*** Block opens ***
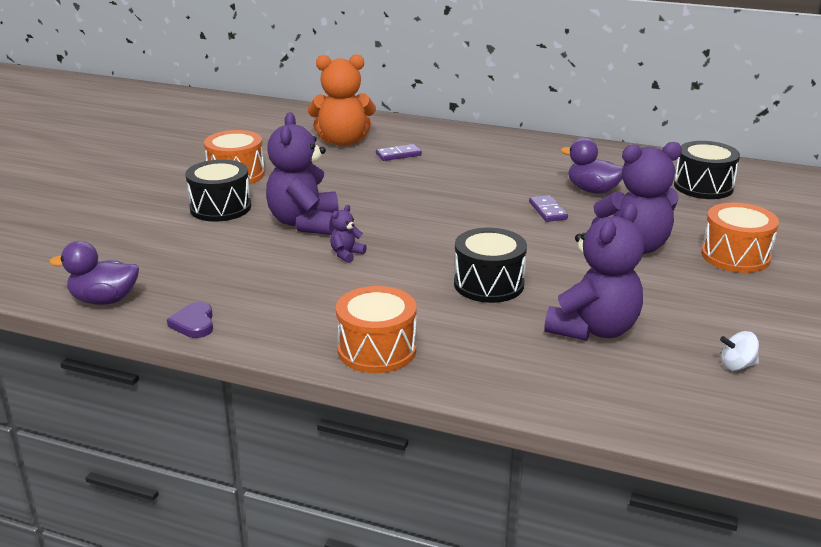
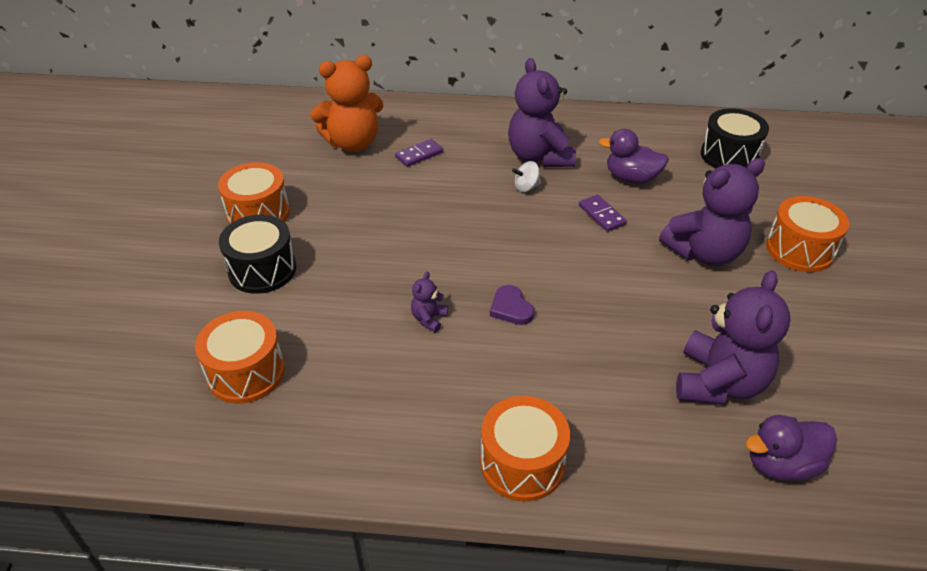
camera: 15 degrees left, 15 degrees up
purple duck [49,241,139,305] -> purple duck moved to [745,415,837,481]
purple heart [167,302,213,338] -> purple heart moved to [490,285,534,325]
purple teddy bear [266,112,339,235] -> purple teddy bear moved to [508,58,576,167]
black drum [454,228,527,303] -> none
white spinning top [720,331,759,371] -> white spinning top moved to [512,161,541,192]
none -> orange drum [195,311,285,404]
*** Block closes ***
**WHAT THIS TASK INVOLVES:** From the first line of the entries down to the line with "black drum [454,228,527,303] -> none", print each line exactly; omit any picture.

**RESPONSE:**
camera: 15 degrees left, 15 degrees up
purple duck [49,241,139,305] -> purple duck moved to [745,415,837,481]
purple heart [167,302,213,338] -> purple heart moved to [490,285,534,325]
purple teddy bear [266,112,339,235] -> purple teddy bear moved to [508,58,576,167]
black drum [454,228,527,303] -> none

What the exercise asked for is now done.